Registros de dados coletados:
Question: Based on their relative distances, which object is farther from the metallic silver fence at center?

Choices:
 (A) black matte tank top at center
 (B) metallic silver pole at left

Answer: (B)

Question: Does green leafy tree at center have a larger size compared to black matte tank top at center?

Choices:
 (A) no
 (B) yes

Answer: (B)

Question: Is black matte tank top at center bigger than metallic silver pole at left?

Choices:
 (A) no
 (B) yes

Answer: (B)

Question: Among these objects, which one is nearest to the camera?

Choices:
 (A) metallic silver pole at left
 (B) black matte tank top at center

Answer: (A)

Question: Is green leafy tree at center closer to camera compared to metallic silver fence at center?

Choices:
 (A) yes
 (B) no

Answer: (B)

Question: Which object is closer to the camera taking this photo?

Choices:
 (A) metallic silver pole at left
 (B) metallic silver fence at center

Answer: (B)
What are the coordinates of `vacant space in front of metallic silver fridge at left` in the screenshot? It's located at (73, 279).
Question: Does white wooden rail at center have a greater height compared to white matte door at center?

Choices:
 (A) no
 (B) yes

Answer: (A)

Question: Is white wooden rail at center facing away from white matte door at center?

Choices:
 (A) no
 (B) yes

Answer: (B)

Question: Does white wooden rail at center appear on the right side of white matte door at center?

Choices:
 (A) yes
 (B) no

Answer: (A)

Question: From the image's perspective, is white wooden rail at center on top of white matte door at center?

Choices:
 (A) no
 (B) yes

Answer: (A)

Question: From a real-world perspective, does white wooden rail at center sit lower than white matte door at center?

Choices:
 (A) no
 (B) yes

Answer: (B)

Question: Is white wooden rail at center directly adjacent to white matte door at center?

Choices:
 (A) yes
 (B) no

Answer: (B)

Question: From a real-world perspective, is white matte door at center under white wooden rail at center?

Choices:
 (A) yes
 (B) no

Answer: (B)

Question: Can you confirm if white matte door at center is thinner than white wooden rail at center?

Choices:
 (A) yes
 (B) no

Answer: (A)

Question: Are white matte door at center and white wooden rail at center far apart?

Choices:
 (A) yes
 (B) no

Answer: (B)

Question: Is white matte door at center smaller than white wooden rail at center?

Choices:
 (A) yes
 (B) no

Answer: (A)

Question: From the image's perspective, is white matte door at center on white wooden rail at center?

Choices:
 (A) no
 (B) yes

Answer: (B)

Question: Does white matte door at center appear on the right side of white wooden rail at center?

Instruções da tarefa -
Transcreva, sem nenhuma alteração, as linhas dos registros que vão do início até a linha que contém "(B) metallic silver fence at center", incluindo essa última.

Resposta final -
Question: Based on their relative distances, which object is farther from the metallic silver fence at center?

Choices:
 (A) black matte tank top at center
 (B) metallic silver pole at left

Answer: (B)

Question: Does green leafy tree at center have a larger size compared to black matte tank top at center?

Choices:
 (A) no
 (B) yes

Answer: (B)

Question: Is black matte tank top at center bigger than metallic silver pole at left?

Choices:
 (A) no
 (B) yes

Answer: (B)

Question: Among these objects, which one is nearest to the camera?

Choices:
 (A) metallic silver pole at left
 (B) black matte tank top at center

Answer: (A)

Question: Is green leafy tree at center closer to camera compared to metallic silver fence at center?

Choices:
 (A) yes
 (B) no

Answer: (B)

Question: Which object is closer to the camera taking this photo?

Choices:
 (A) metallic silver pole at left
 (B) metallic silver fence at center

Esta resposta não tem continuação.